(TASK REQUIREMENTS): Output the data below in full, character for character.

____________________

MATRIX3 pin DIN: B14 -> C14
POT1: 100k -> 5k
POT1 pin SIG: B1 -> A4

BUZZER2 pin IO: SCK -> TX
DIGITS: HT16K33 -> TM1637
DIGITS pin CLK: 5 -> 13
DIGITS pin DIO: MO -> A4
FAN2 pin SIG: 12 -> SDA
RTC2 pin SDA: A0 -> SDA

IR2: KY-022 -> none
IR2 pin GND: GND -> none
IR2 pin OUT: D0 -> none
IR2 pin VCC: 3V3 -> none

____________________

(ANSWER TO THIS EXERCISE):
MATRIX3 pin DIN: B14 -> C14
POT1: 100k -> 5k
POT1 pin SIG: B1 -> A4

BUZZER2 pin IO: SCK -> TX
DIGITS: HT16K33 -> TM1637
DIGITS pin CLK: 5 -> 13
DIGITS pin DIO: MO -> A4
FAN2 pin SIG: 12 -> SDA
RTC2 pin SDA: A0 -> SDA

IR2: KY-022 -> none
IR2 pin GND: GND -> none
IR2 pin OUT: D0 -> none
IR2 pin VCC: 3V3 -> none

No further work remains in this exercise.